Using the listing that follows, return every line with the word "degrees".

> Source data:
+---+
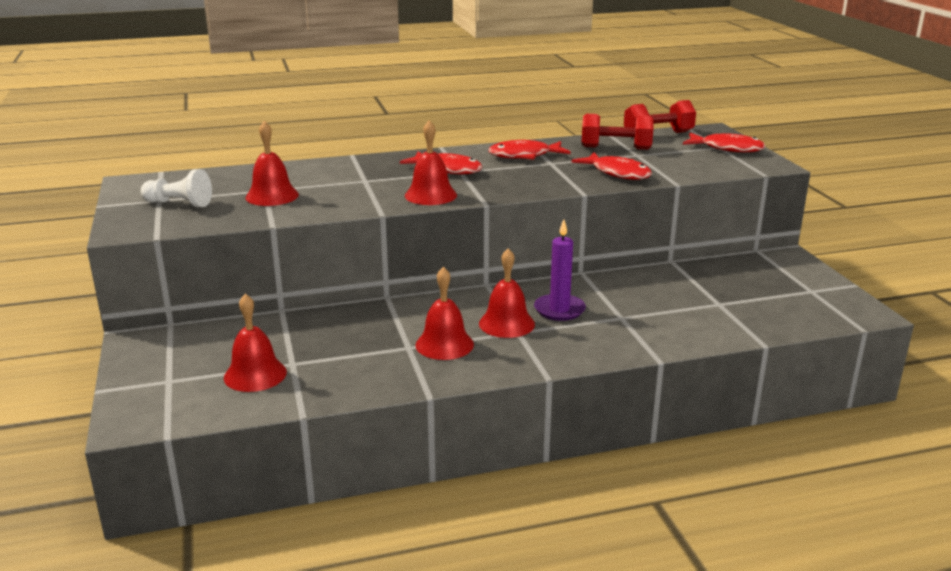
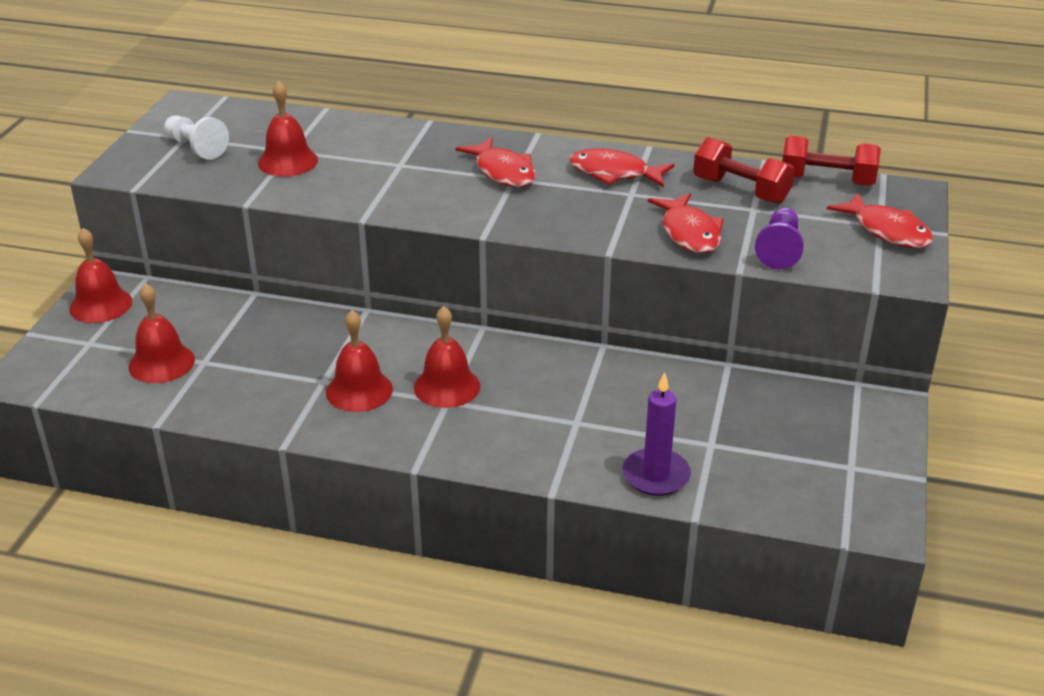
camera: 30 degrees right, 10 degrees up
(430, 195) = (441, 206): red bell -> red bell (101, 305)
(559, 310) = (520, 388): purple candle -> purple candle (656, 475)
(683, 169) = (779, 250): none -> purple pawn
+---+
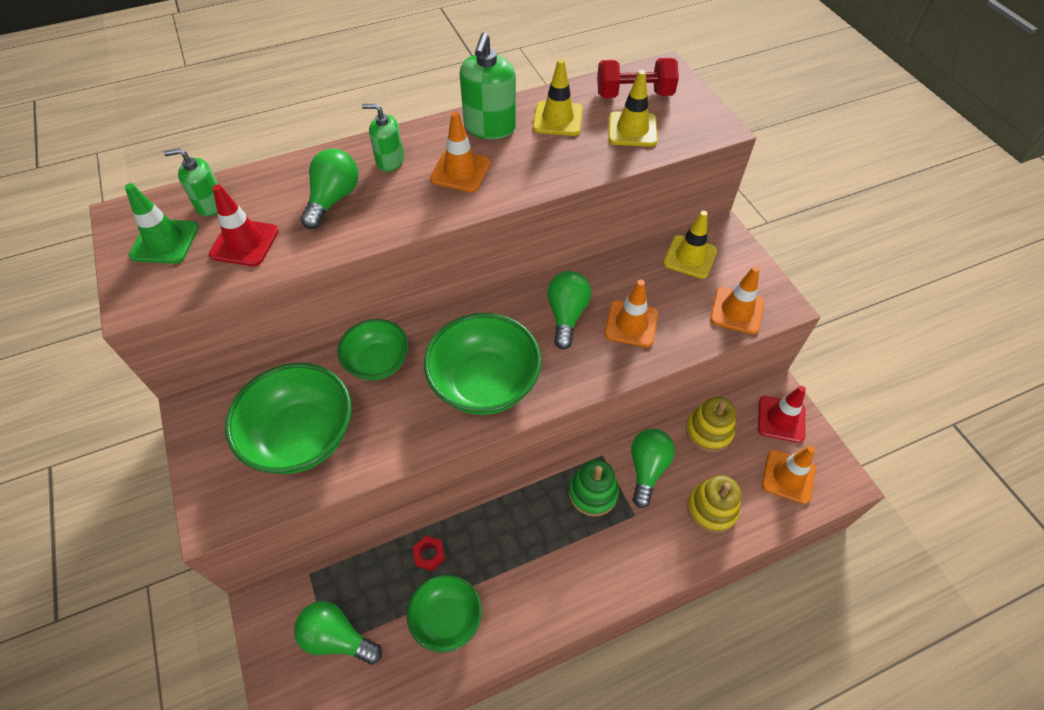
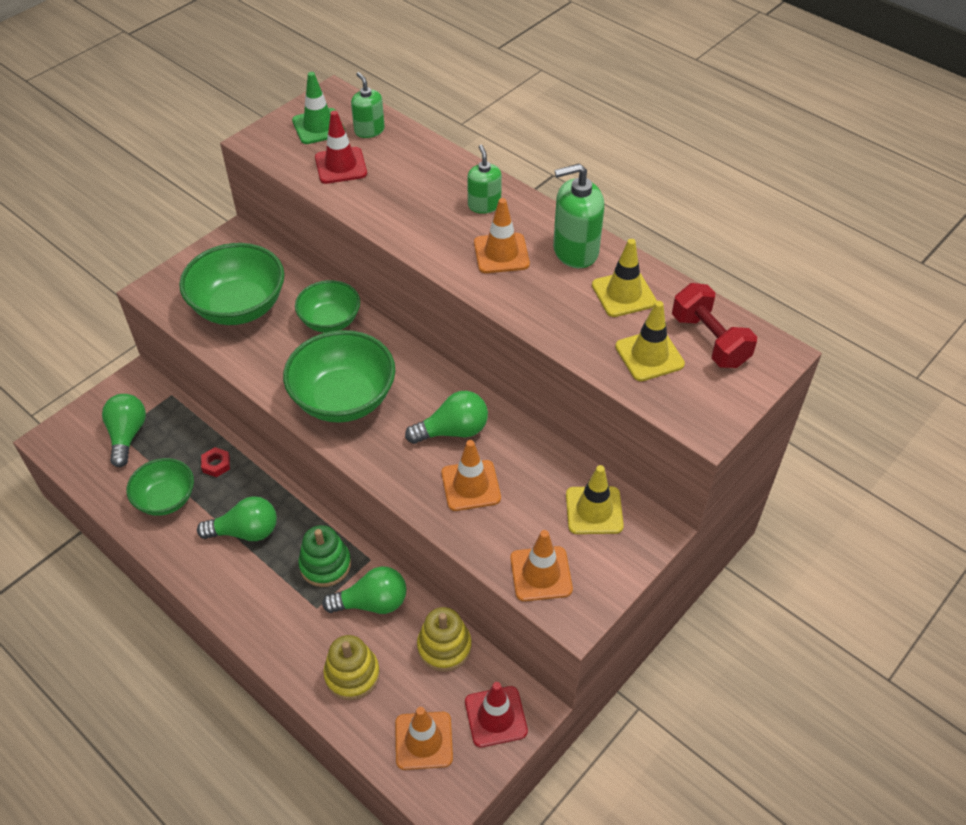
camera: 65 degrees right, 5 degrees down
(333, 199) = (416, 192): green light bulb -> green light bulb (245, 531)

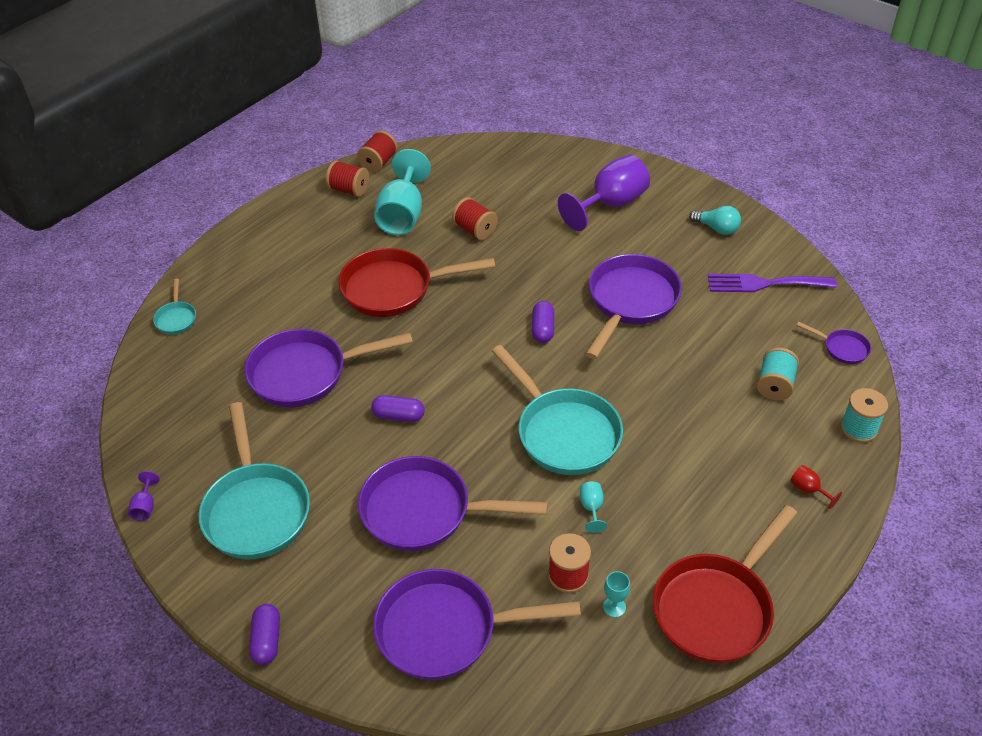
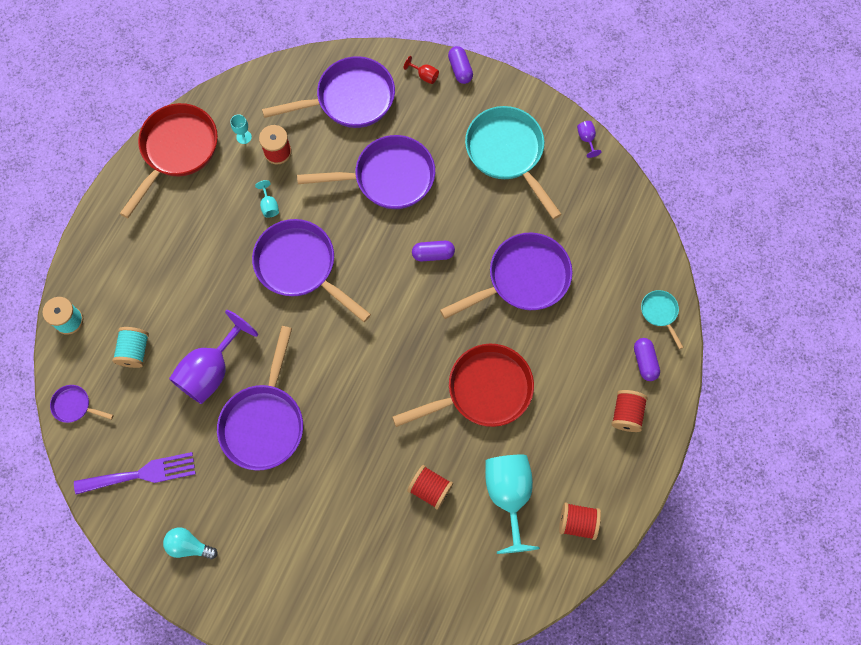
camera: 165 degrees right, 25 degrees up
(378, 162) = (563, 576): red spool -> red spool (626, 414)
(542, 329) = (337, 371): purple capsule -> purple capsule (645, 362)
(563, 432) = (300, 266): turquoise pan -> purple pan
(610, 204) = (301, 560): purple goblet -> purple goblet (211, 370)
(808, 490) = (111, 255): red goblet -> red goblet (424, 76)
+---+
> Solution for this problem:
camera: 30 degrees right, 10 degrees up
camera: 65 degrees right, 5 degrees down
camera: 165 degrees right, 25 degrees up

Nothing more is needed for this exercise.